▸ **TASK ITEM**
Please begin with the line containing "SERVO1 pin VCC: 3V3 -> GND" and reproduce each line exactly until the records below end, without any pictures.
Content starts
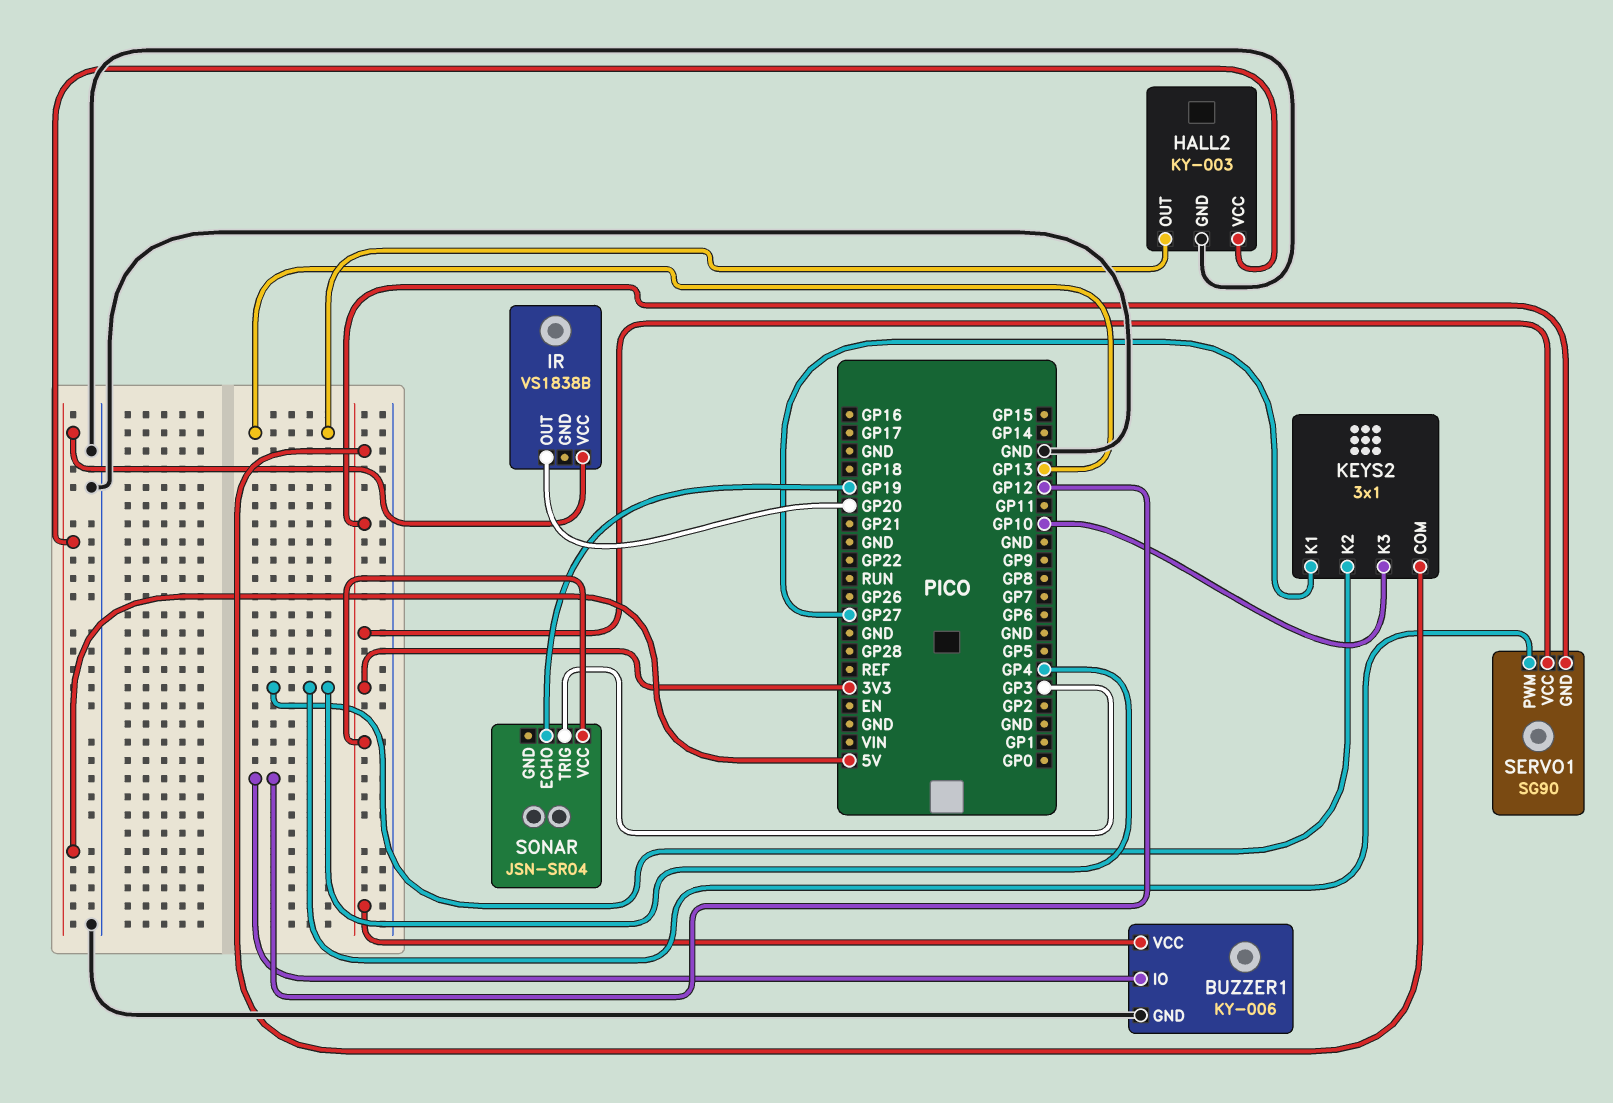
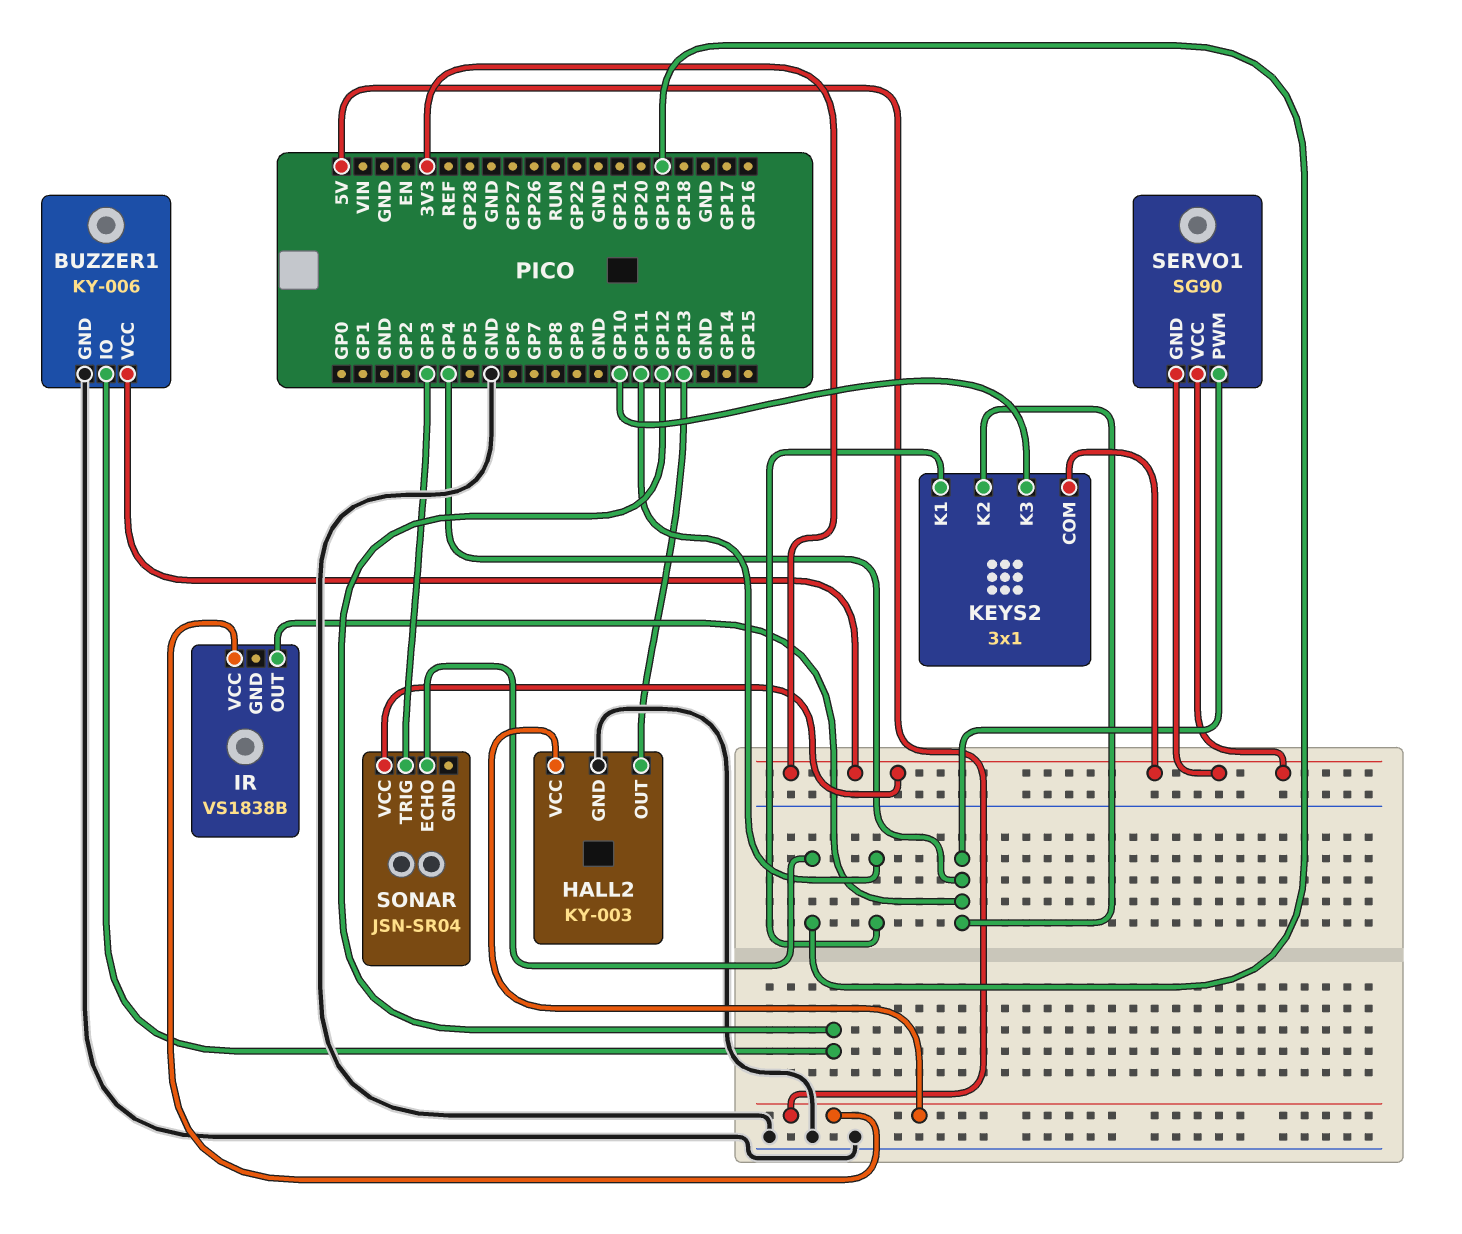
IR pin OUT: GP20 -> GP4
KEYS2 pin K1: GP27 -> GP11

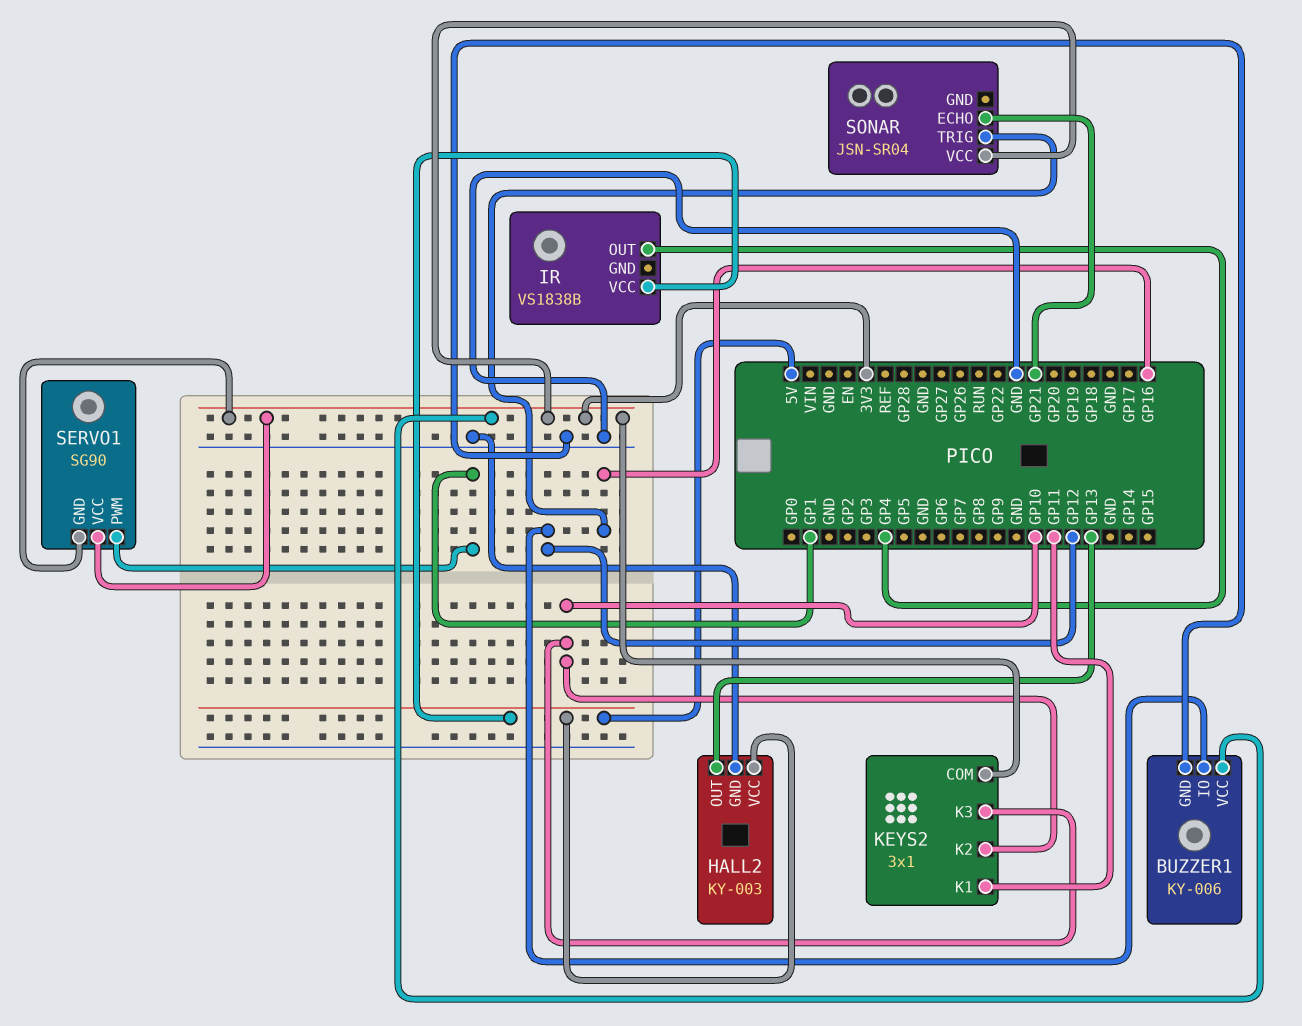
KEYS2 pin K2: GP4 -> GP10
SERVO1 pin PWM: GP4 -> GP1
SONAR pin ECHO: GP19 -> GP21
SONAR pin TRIG: GP3 -> GP16

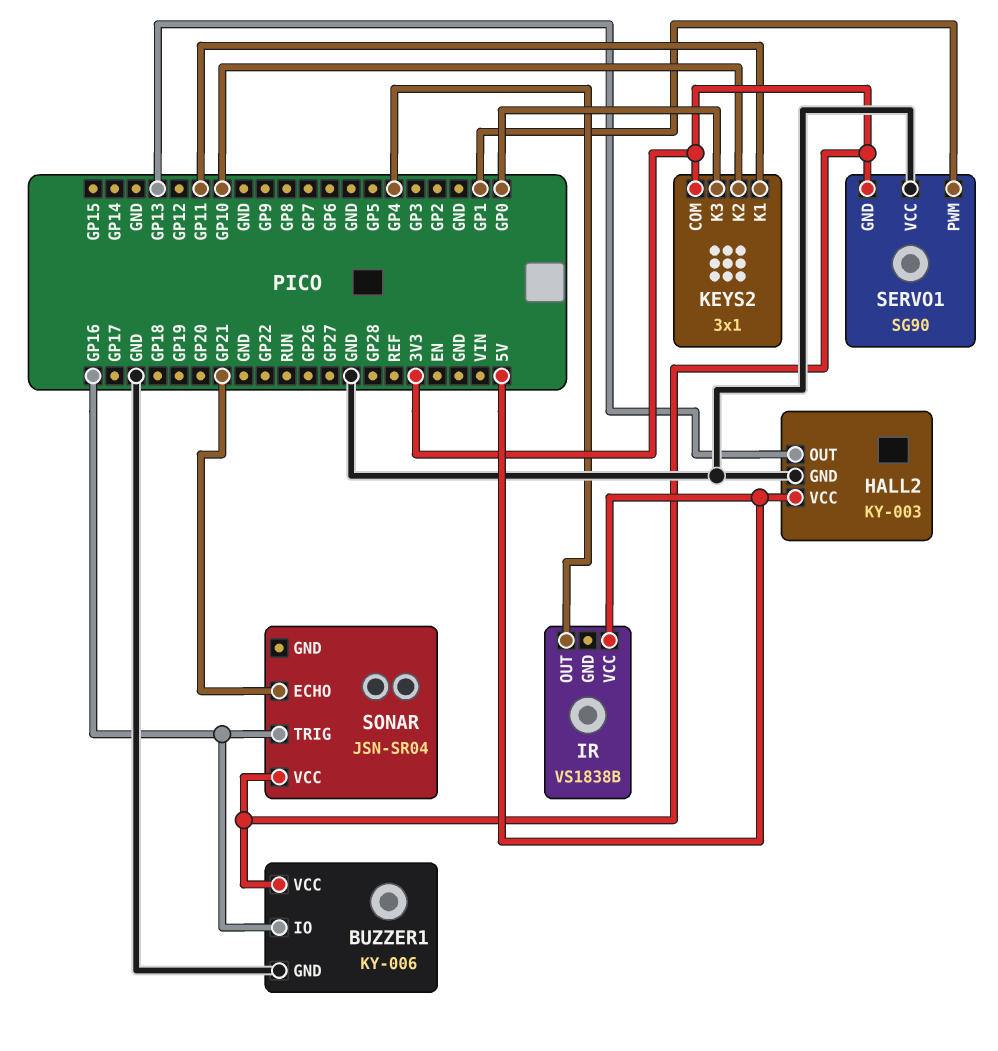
BUZZER1 pin IO: GP12 -> GP16
KEYS2 pin K3: GP10 -> GP0
SERVO1 pin VCC: 3V3 -> GND

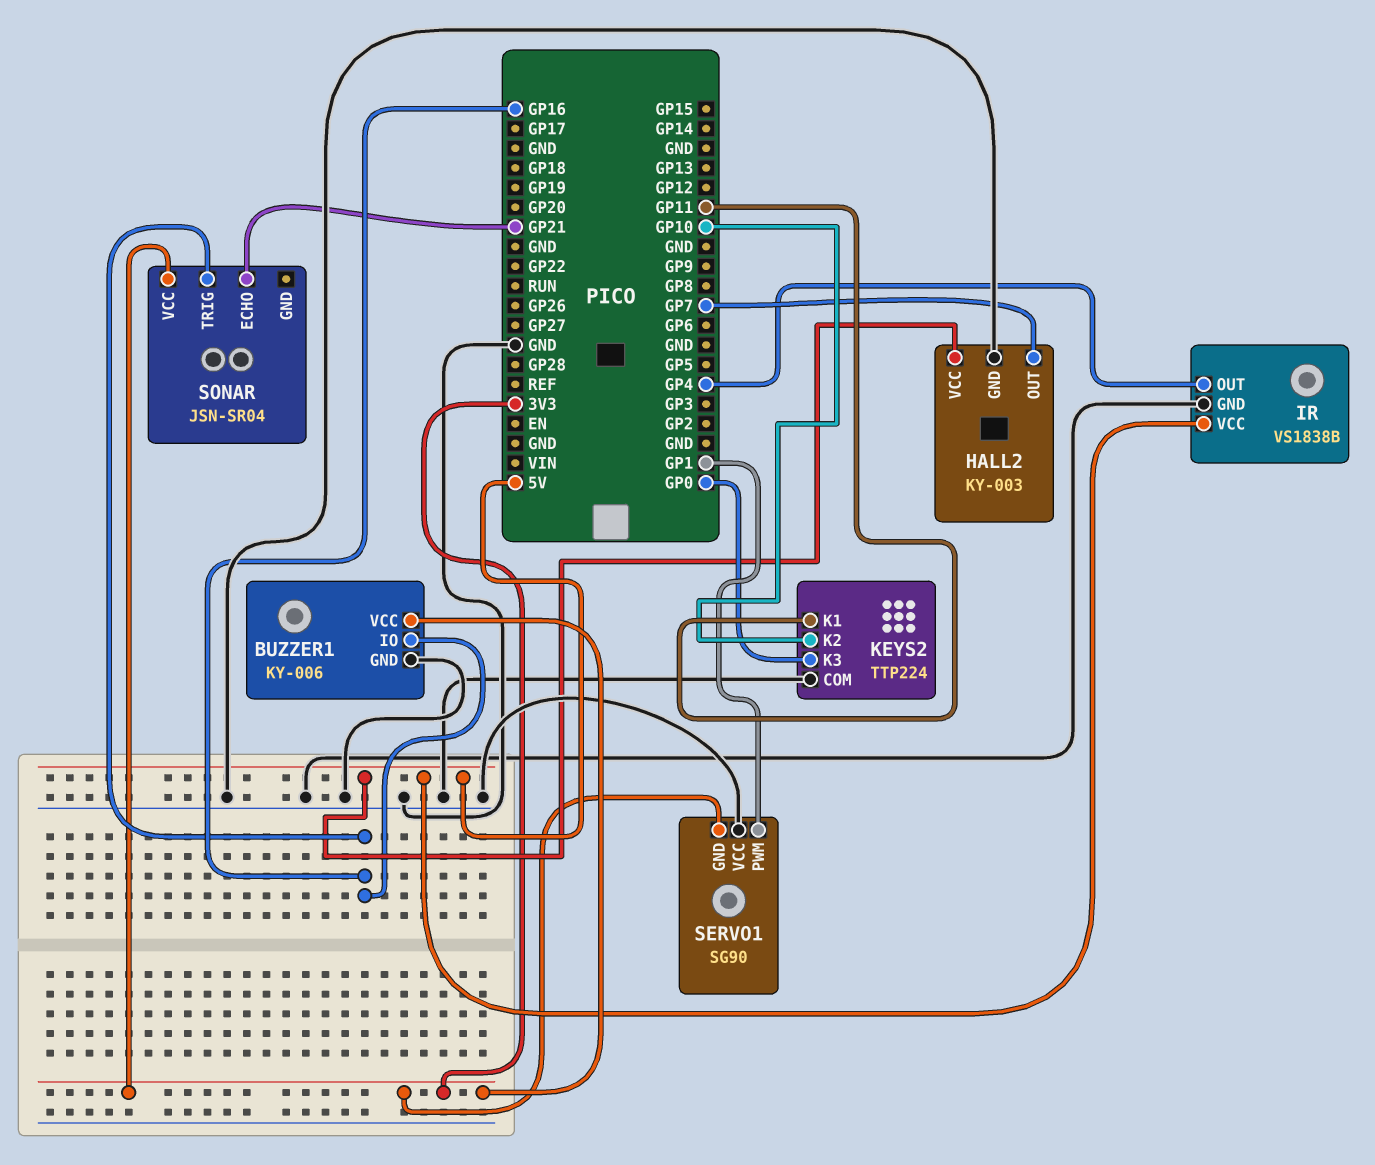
HALL2 pin OUT: GP13 -> GP7
IR pin GND: none -> GND
KEYS2: 3x1 -> TTP224
KEYS2 pin COM: 3V3 -> GND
Content ends
▸ **TASK SOLUTION**
SERVO1 pin VCC: 3V3 -> GND

HALL2 pin OUT: GP13 -> GP7
IR pin GND: none -> GND
KEYS2: 3x1 -> TTP224
KEYS2 pin COM: 3V3 -> GND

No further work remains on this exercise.